Exactly reproduce the line that contains "(500, 188) = (342, 316): white" and all lines after it in the entries below, through the very last line.

Segment Start: DATA SUPPLIED

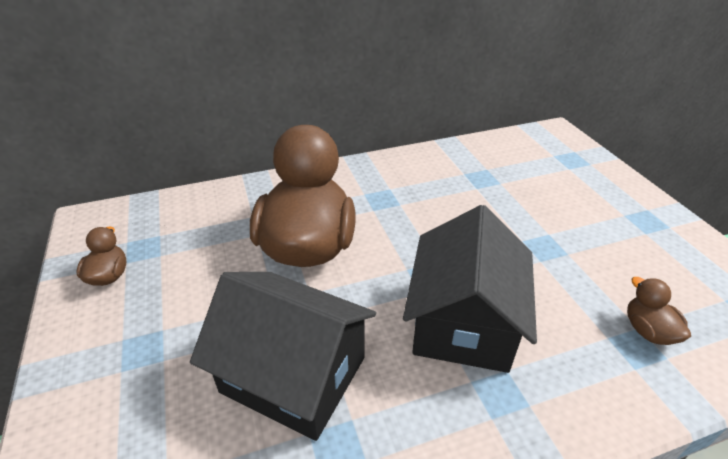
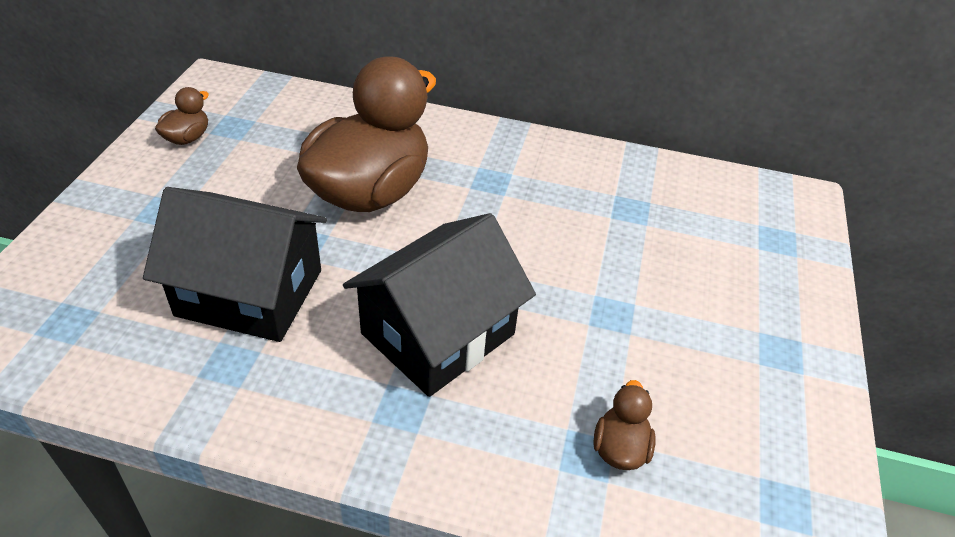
camera: 30 degrees right, 5 degrees up
(293, 375) = (250, 292): black house -> black house turned 45 degrees counterclockwise

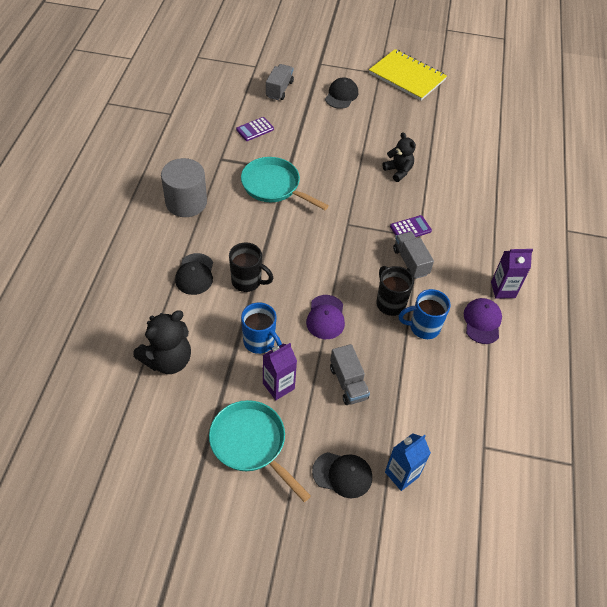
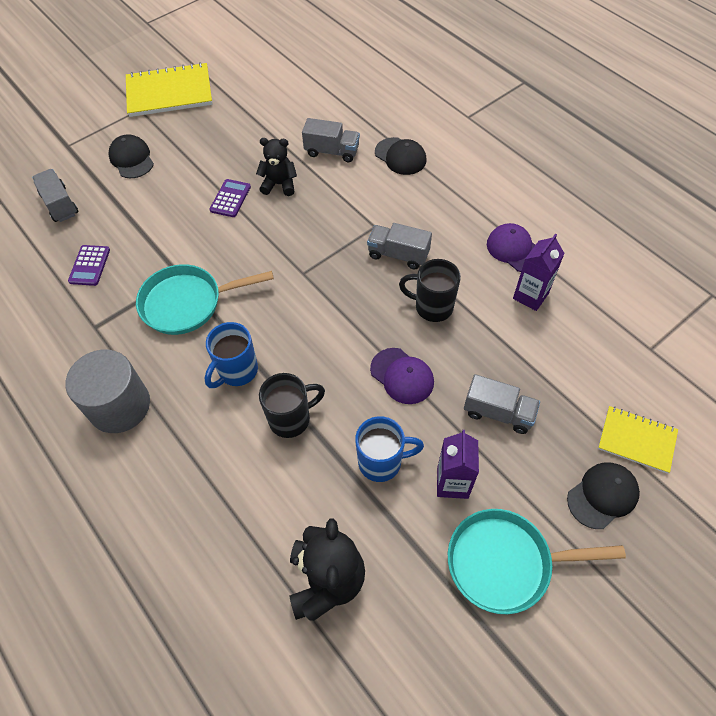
camera: 45 degrees left, 5 degrees up
(195, 274) = (232, 467): black cap -> black cap (400, 156)
(401, 474) = (636, 440): blue carton -> yellow notebook
(410, 229) = (359, 226): purple calculator -> purple calculator (230, 198)
(423, 327) = (483, 300): blue mug -> blue mug (237, 371)
(452, 179) = (332, 151): none -> grey truck
(503, 290) = (492, 208): purple carton -> purple carton (530, 296)

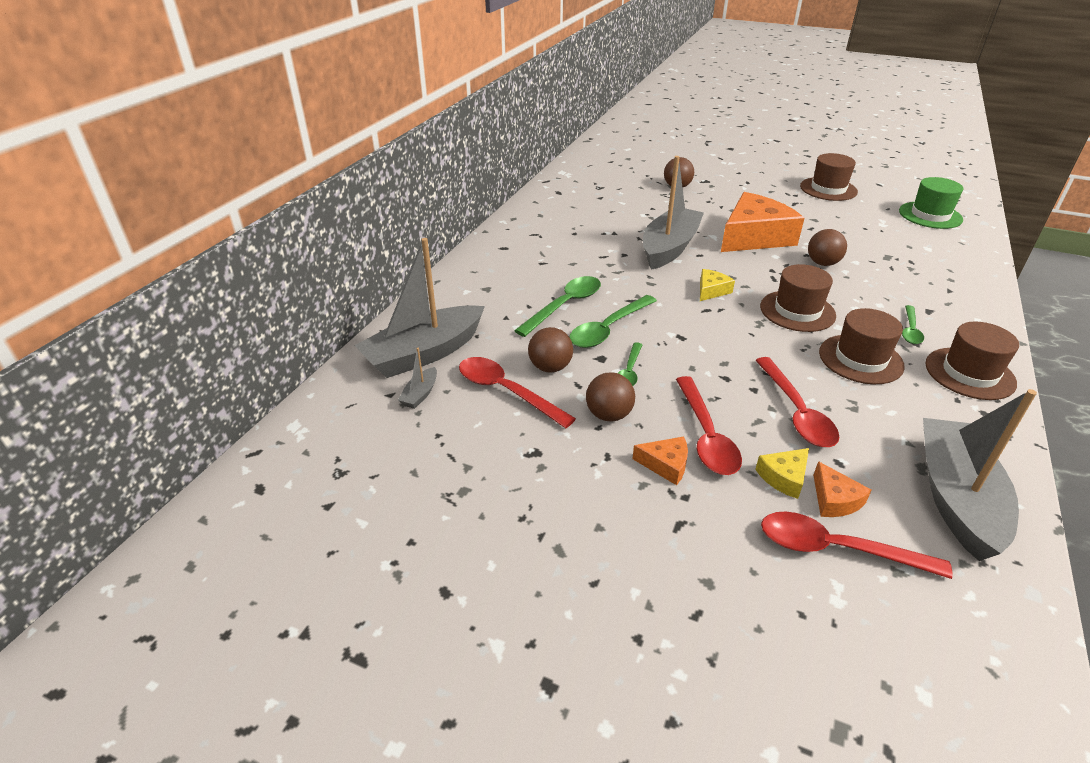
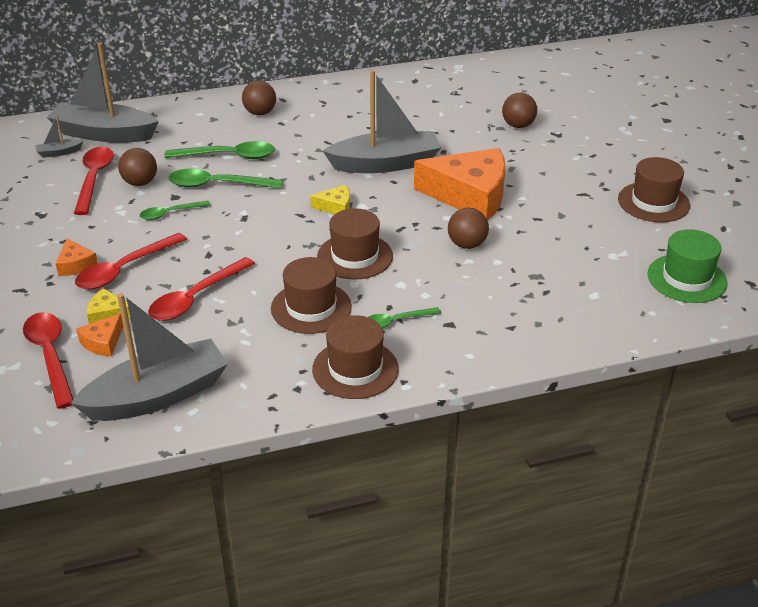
camera: 50 degrees right, 0 degrees up
(609, 415) = (108, 225): brown ball -> brown ball (260, 113)

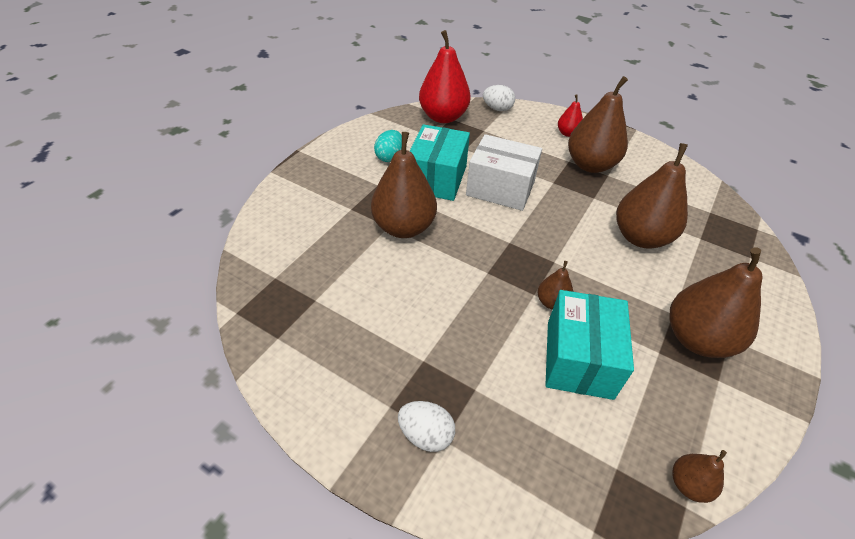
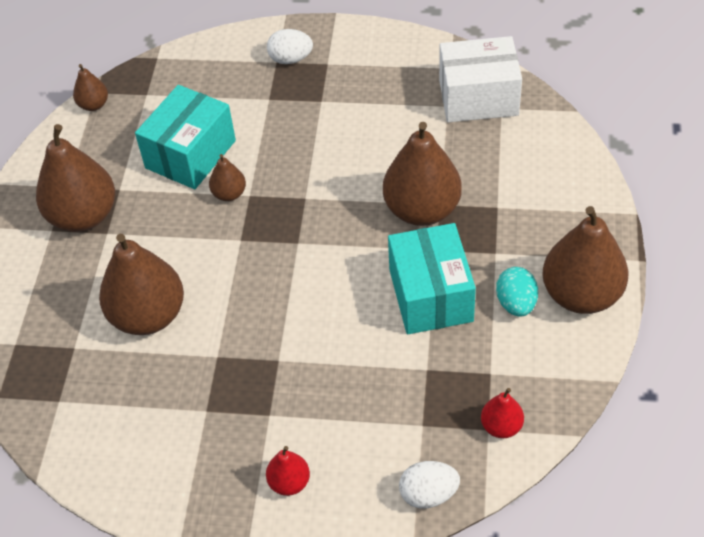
camera: 160 degrees right, 5 degrees up
(443, 117) = (501, 426): red pear -> red pear, size x0.48
(500, 188) = (342, 316): white box -> white box (478, 98)
(579, 359) = (190, 154): turquoise box -> turquoise box turned 45 degrees clockwise
(590, 165) = (235, 420): brown pear -> brown pear (581, 294)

Segment End: DATA SUPPLIED

◆ RESULT
(500, 188) = (342, 316): white box -> white box (478, 98)
(579, 359) = (190, 154): turquoise box -> turquoise box turned 45 degrees clockwise
(590, 165) = (235, 420): brown pear -> brown pear (581, 294)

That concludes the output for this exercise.